> Problem requirements
What lines below mention the word "none"? Copy each one.

START Records shown

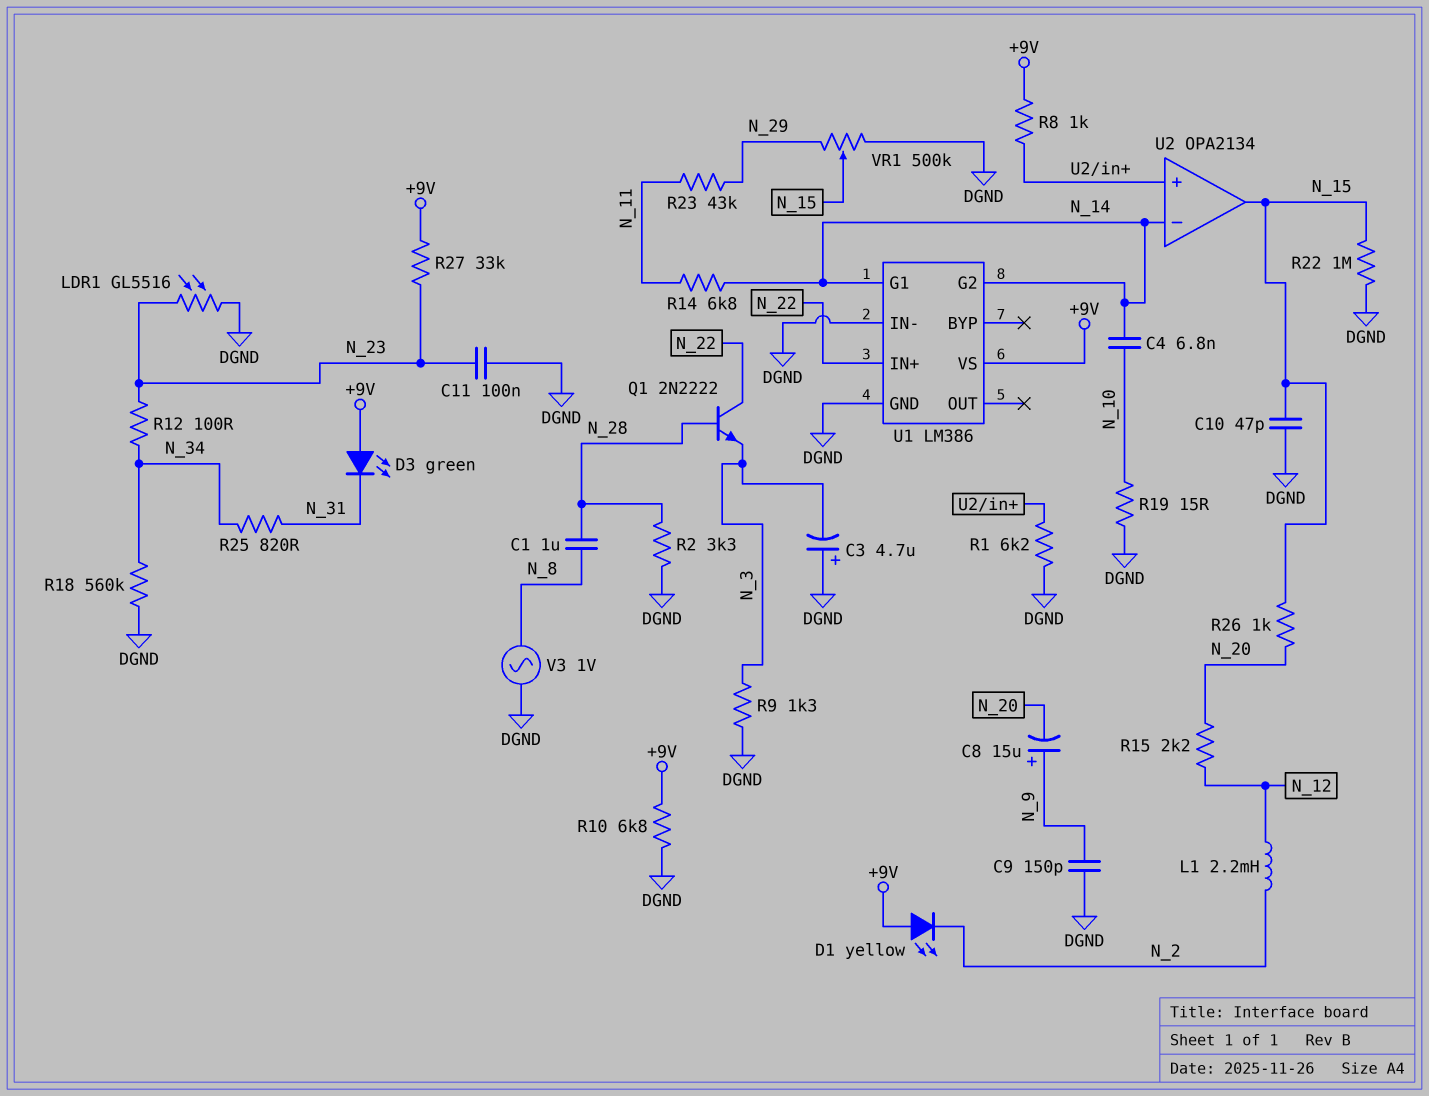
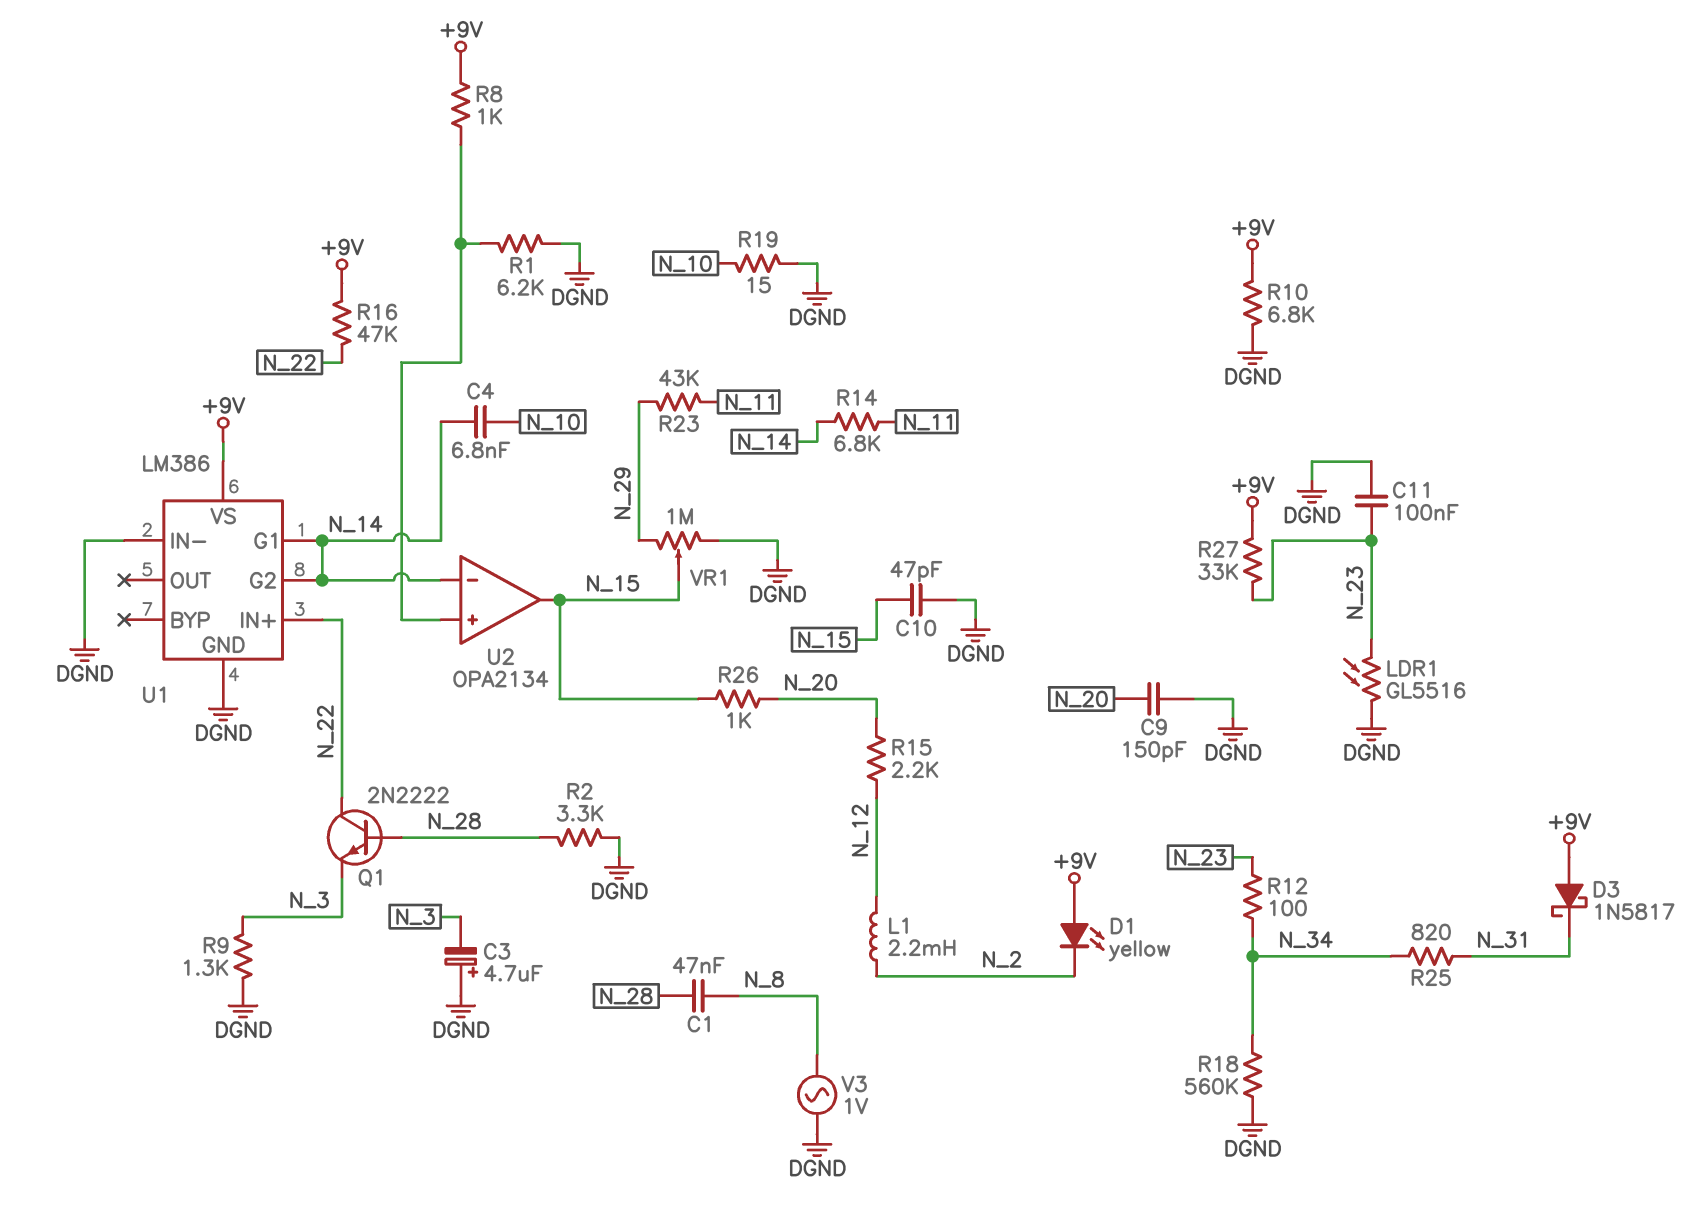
C1: 1uF (N_8, N_28) -> 47nF (N_8, N_28)
C8: 15uF (plus N_9, minus N_20) -> none
C9: 150pF (DGND, N_9) -> 150pF (DGND, N_20)
D3: LED green (A +9V, K N_31) -> schottky 1N5817 (A +9V, K N_31)
R16: none -> 47k (+9V, N_22)
R22: 1M (DGND, N_15) -> none
VR1: 500k (DGND, N_29, wiper N_15) -> 1M (DGND, N_29, wiper N_15)

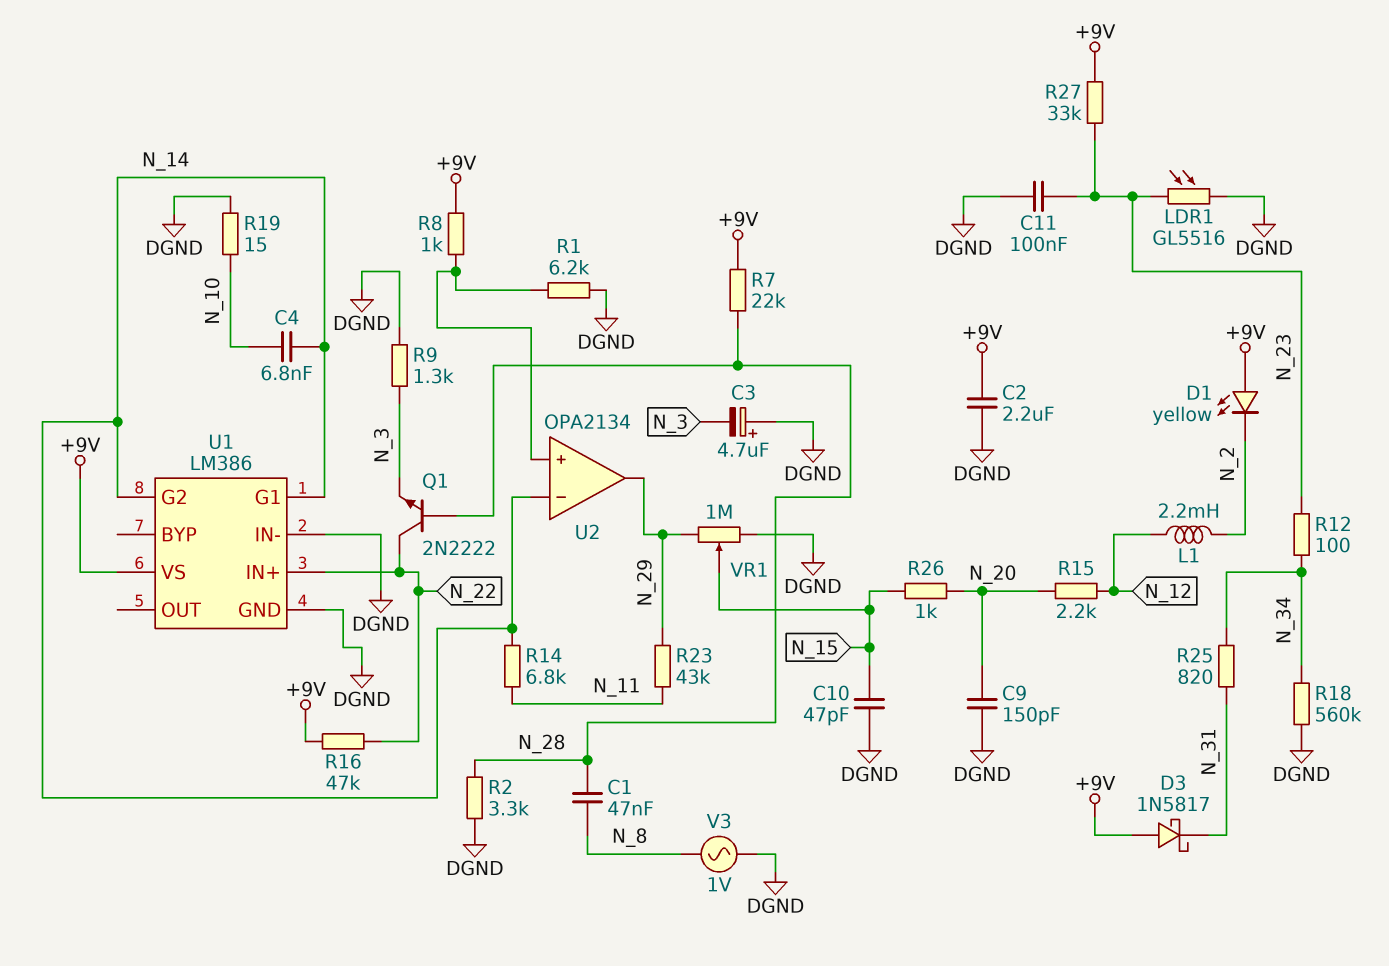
C2: none -> 2.2uF (+9V, DGND)
R7: none -> 22k (+9V, N_28)
R10: 6.8k (+9V, DGND) -> none
U2 pin out: N_15 -> N_29

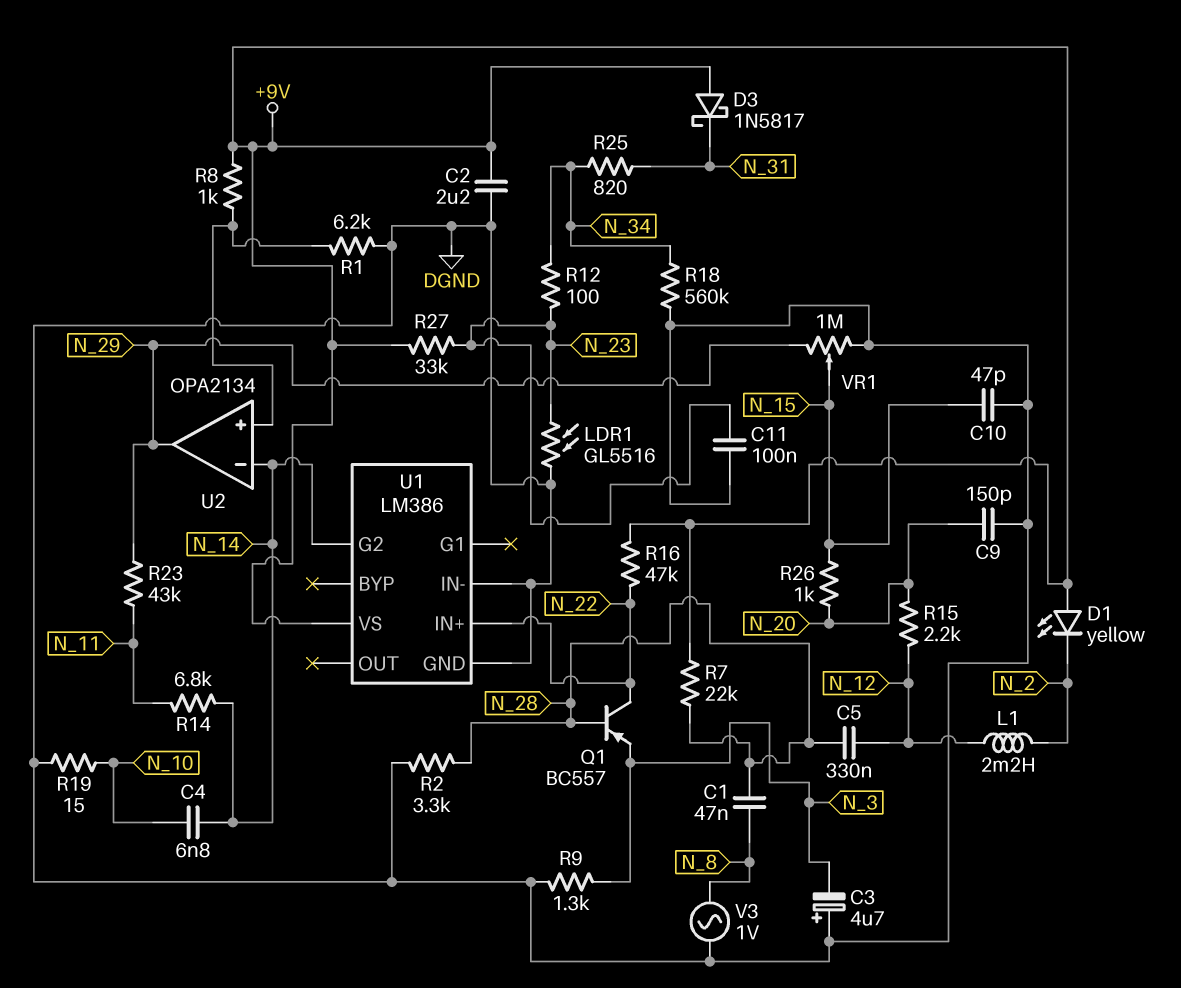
C5: none -> 330nF (N_12, N_28)
Q1: NPN 2N2222 (B N_28, C N_22, E N_3) -> PNP BC557 (B N_28, C N_22, E N_3)
U1 pin G1: N_14 -> none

END Records shown

> Task answer
C8: 15uF (plus N_9, minus N_20) -> none
R16: none -> 47k (+9V, N_22)
R22: 1M (DGND, N_15) -> none
C2: none -> 2.2uF (+9V, DGND)
R7: none -> 22k (+9V, N_28)
R10: 6.8k (+9V, DGND) -> none
C5: none -> 330nF (N_12, N_28)
U1 pin G1: N_14 -> none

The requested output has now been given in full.